═════ RECORDS SUPPLIED

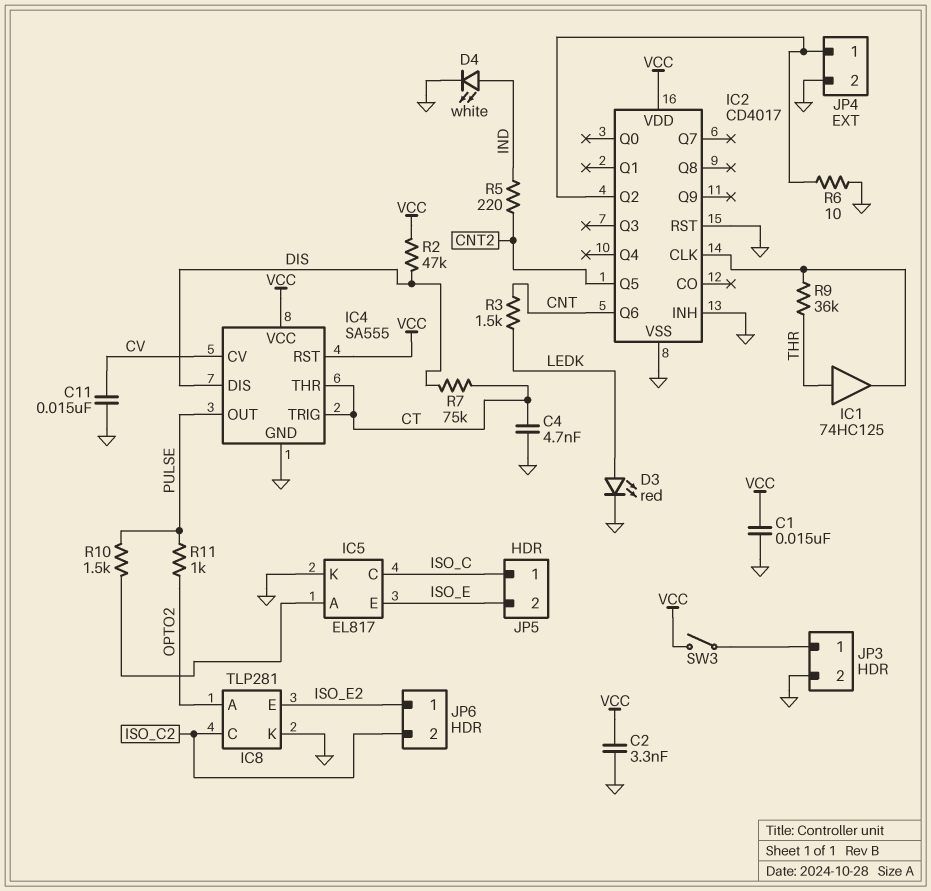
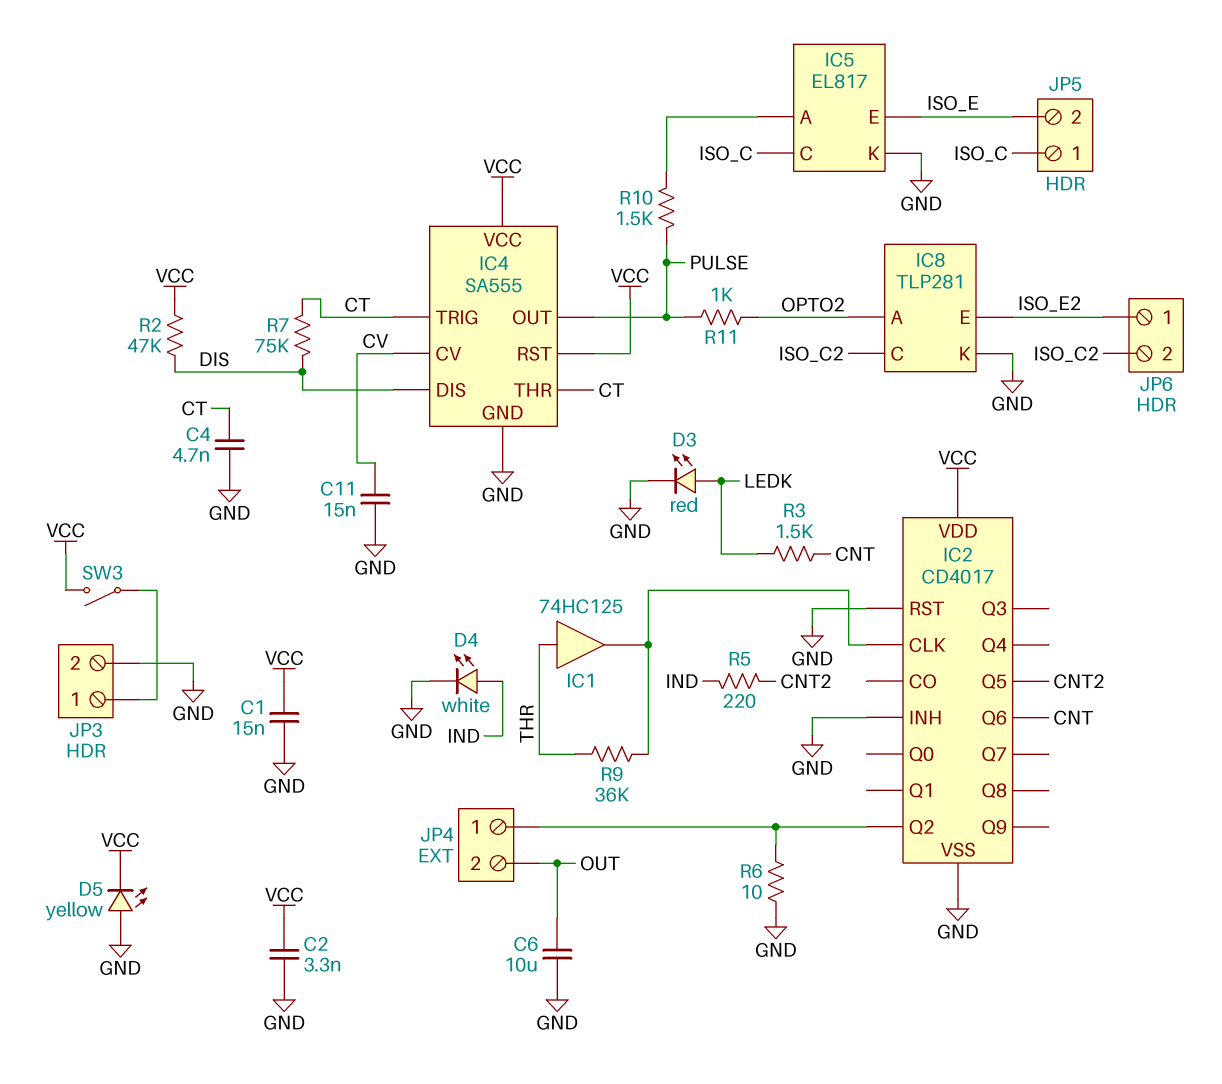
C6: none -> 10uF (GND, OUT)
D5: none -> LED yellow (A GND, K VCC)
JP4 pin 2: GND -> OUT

══════════
═════ RECORDS SUPPLIED

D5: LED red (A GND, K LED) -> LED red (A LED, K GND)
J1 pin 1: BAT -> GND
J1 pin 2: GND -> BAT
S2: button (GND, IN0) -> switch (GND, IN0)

══════════

- **WORK TASK**: The range runs from the line with "C6: none -> 10uF (GND, OUT)" up to and including the line with "JP4 pin 2: GND -> OUT" in the listing above; please write out exactly those lines and nothing more.

- **RESPONSE BOX**:
C6: none -> 10uF (GND, OUT)
D5: none -> LED yellow (A GND, K VCC)
JP4 pin 2: GND -> OUT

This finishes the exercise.